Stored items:
+--
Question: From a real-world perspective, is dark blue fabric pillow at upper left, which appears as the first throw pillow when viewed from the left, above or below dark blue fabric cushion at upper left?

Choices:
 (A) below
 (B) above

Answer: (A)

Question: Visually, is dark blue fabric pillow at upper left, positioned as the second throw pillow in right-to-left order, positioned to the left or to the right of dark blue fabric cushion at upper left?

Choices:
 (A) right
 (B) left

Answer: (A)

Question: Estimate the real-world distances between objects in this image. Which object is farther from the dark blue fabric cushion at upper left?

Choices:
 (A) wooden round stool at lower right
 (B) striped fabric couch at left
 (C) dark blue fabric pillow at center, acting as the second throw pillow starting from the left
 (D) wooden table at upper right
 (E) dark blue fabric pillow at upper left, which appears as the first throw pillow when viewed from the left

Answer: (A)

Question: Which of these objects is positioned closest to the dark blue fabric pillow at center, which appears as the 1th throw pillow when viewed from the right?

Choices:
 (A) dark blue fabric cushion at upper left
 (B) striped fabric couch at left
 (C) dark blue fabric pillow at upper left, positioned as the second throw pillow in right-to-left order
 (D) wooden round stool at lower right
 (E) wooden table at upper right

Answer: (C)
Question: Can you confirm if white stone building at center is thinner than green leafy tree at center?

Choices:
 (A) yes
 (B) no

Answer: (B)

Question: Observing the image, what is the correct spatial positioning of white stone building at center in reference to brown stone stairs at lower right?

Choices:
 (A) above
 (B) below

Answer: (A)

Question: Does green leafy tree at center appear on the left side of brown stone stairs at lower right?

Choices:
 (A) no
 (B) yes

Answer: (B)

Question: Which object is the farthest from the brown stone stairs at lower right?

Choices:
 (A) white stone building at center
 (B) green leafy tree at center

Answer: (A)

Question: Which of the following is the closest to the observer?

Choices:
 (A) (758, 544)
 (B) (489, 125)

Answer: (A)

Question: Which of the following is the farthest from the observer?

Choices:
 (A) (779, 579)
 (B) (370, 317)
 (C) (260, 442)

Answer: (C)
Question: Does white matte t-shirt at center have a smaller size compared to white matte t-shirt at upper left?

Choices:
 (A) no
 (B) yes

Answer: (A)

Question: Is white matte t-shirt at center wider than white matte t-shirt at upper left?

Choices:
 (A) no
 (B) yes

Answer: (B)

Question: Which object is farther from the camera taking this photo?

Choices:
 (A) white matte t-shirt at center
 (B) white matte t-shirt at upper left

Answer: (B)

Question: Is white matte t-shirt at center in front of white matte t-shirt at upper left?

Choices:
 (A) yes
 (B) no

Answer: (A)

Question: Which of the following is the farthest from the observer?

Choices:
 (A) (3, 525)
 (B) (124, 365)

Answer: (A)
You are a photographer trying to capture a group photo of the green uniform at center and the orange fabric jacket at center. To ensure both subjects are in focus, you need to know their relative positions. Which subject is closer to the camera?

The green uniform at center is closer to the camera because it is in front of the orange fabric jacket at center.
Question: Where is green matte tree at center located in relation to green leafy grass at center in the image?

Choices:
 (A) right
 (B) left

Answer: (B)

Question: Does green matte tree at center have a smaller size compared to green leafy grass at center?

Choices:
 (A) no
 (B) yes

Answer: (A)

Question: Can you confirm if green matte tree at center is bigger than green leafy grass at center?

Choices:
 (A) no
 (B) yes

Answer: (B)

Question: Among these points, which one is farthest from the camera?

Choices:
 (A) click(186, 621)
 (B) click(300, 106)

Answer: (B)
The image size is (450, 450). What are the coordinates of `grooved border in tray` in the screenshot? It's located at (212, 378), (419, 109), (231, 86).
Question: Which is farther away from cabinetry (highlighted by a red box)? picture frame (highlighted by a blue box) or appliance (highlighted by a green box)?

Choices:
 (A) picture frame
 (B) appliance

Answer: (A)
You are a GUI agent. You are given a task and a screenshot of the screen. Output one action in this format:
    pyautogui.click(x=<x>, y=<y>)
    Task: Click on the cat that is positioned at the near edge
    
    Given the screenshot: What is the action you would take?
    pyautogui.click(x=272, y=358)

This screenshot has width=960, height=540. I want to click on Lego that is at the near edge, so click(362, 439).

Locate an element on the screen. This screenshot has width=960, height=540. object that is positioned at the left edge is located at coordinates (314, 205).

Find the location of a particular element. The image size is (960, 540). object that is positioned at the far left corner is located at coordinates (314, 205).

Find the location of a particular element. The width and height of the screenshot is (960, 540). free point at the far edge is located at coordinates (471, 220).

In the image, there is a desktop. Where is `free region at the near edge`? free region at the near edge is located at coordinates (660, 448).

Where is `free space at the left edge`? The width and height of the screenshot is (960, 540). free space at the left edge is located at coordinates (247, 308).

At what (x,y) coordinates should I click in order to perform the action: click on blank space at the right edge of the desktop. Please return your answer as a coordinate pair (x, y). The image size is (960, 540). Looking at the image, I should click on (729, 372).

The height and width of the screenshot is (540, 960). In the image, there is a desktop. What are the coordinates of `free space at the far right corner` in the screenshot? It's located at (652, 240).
+--
_Set task_
Render the stretch of lines that opens with the line containing "Find the location of a particular element. The image" and closes with the line containing "At what (x,y)", both included, as a JSON list of strings. Use one string per line and leave out blank lines.

_Complete output_
[
  "Find the location of a particular element. The image size is (960, 540). object that is positioned at the far left corner is located at coordinates (314, 205).",
  "Find the location of a particular element. The width and height of the screenshot is (960, 540). free point at the far edge is located at coordinates (471, 220).",
  "In the image, there is a desktop. Where is `free region at the near edge`? free region at the near edge is located at coordinates (660, 448).",
  "Where is `free space at the left edge`? The width and height of the screenshot is (960, 540). free space at the left edge is located at coordinates (247, 308).",
  "At what (x,y) coordinates should I click in order to perform the action: click on blank space at the right edge of the desktop. Please return your answer as a coordinate pair (x, y). The image size is (960, 540). Looking at the image, I should click on (729, 372)."
]